■ REQUIRED WORK ■
Which lines in the records below contain the word "none"? Copy each one.
[SUPPLIED MATERIAL Boundary: Start]
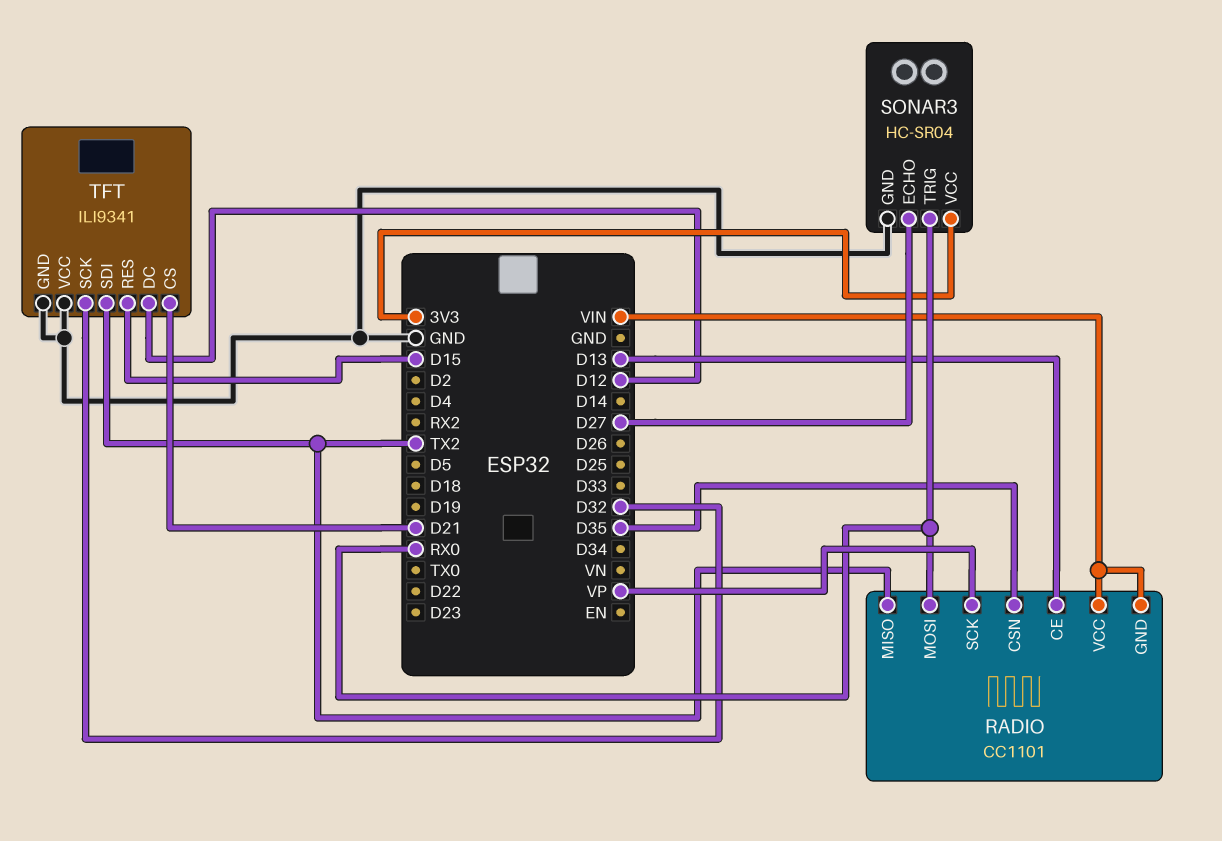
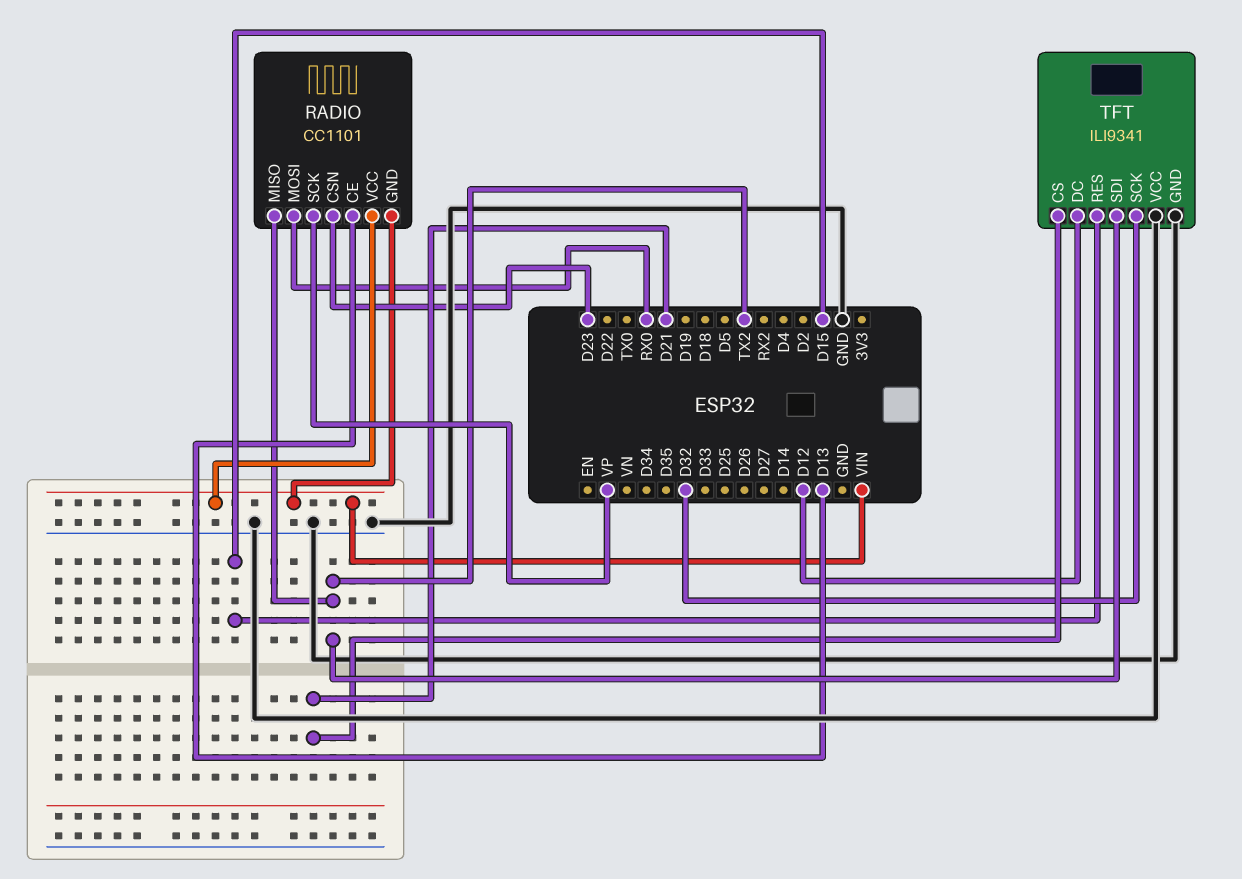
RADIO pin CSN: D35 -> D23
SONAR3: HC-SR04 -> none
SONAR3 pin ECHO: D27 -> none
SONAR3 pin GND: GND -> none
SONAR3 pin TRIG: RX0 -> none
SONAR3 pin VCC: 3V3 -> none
[SUPPLIED MATERIAL Boundary: End]
■ EXERCISE SOLUTION ■
SONAR3: HC-SR04 -> none
SONAR3 pin ECHO: D27 -> none
SONAR3 pin GND: GND -> none
SONAR3 pin TRIG: RX0 -> none
SONAR3 pin VCC: 3V3 -> none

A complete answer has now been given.